What this task involves » What you return must be an exact copy of the lines in the listing below between the line holding "grey tape: 3 -> 4" and the line holding "purple nut: 3 -> 4", inclusive, and nothing more.

==== Recorded information ====

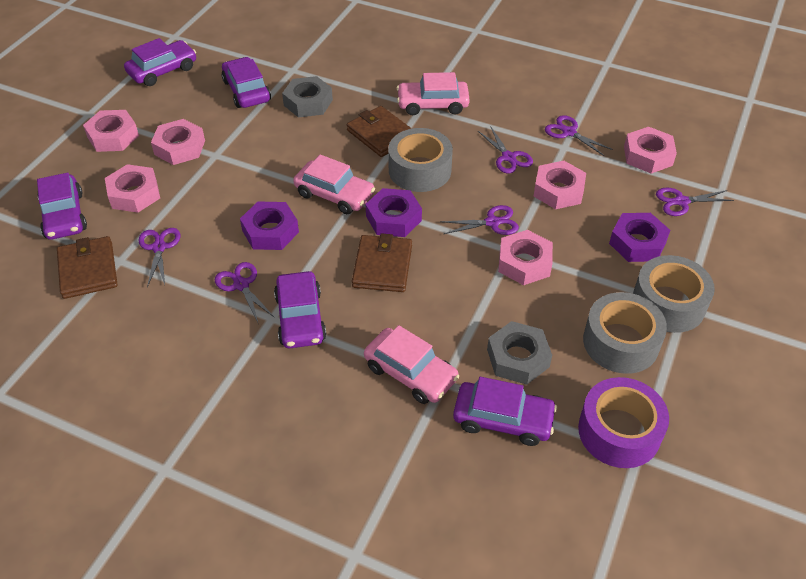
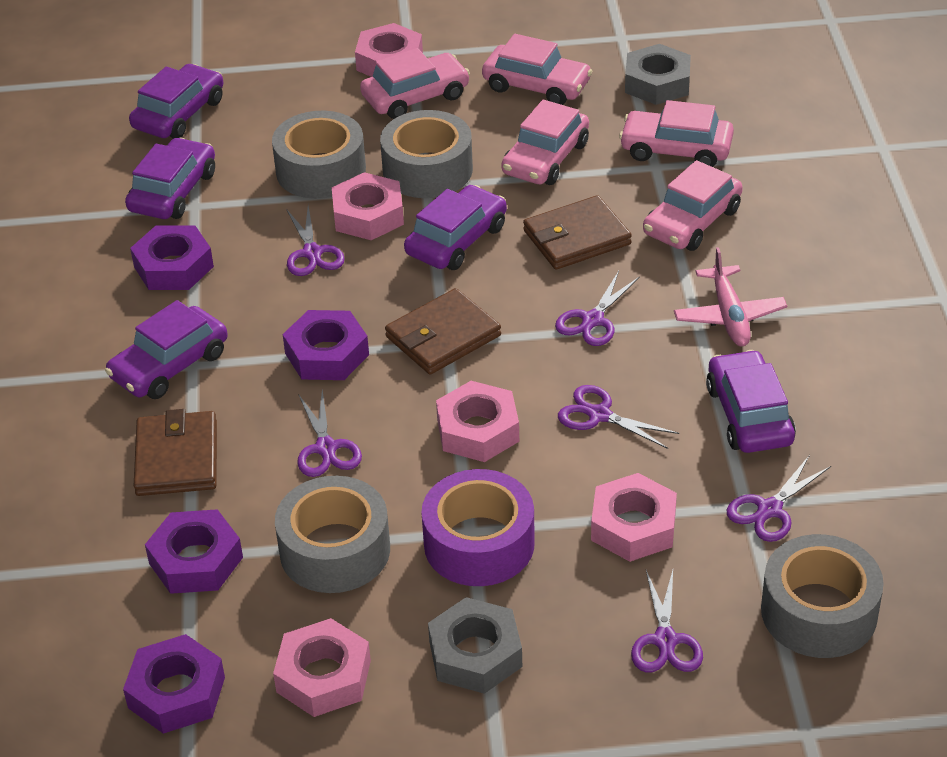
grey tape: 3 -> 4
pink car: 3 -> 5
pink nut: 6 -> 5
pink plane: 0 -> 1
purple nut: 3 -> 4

====
==== Recorded information ====

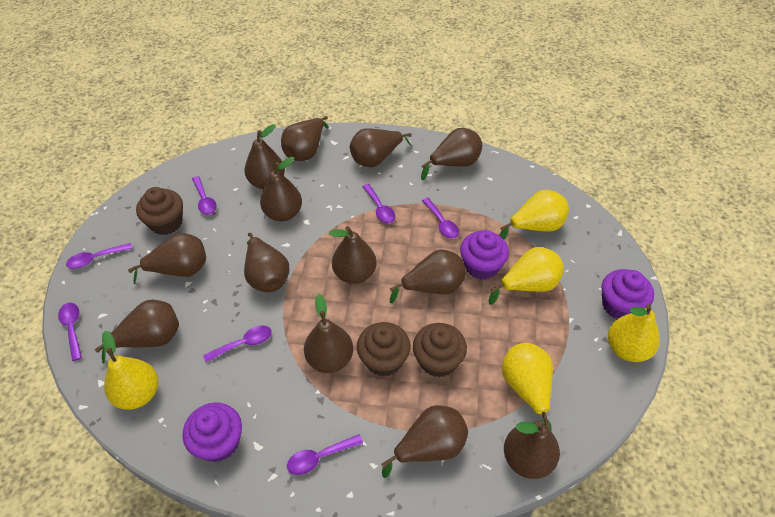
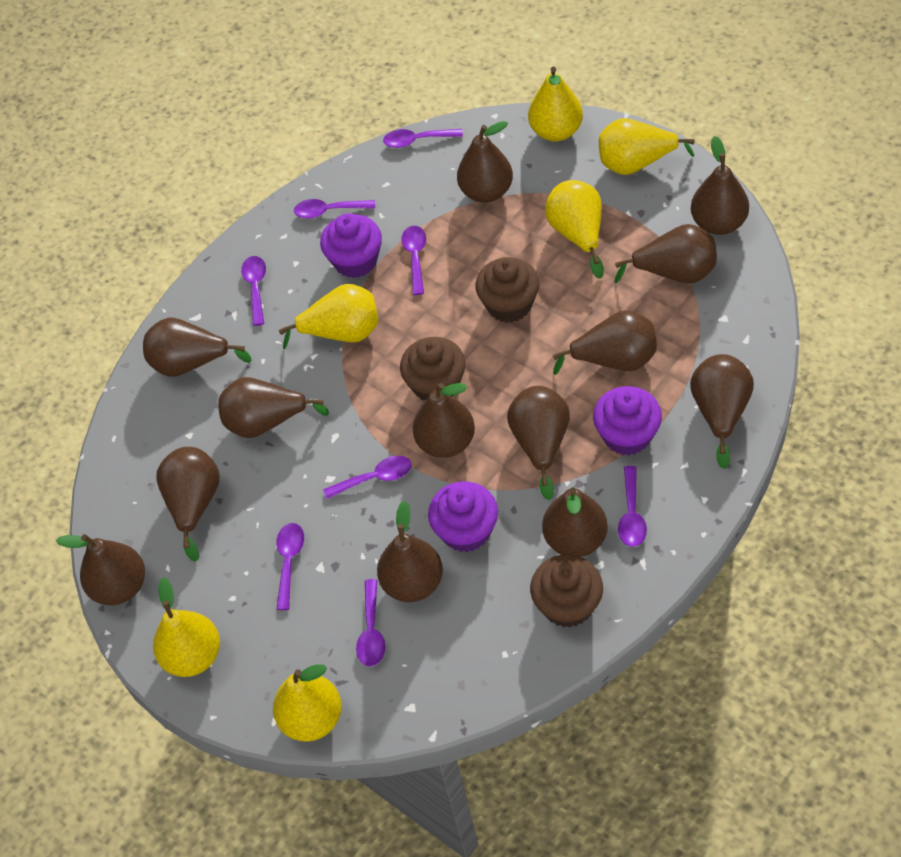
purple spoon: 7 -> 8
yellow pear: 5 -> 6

====

Exercise response »
grey tape: 3 -> 4
pink car: 3 -> 5
pink nut: 6 -> 5
pink plane: 0 -> 1
purple nut: 3 -> 4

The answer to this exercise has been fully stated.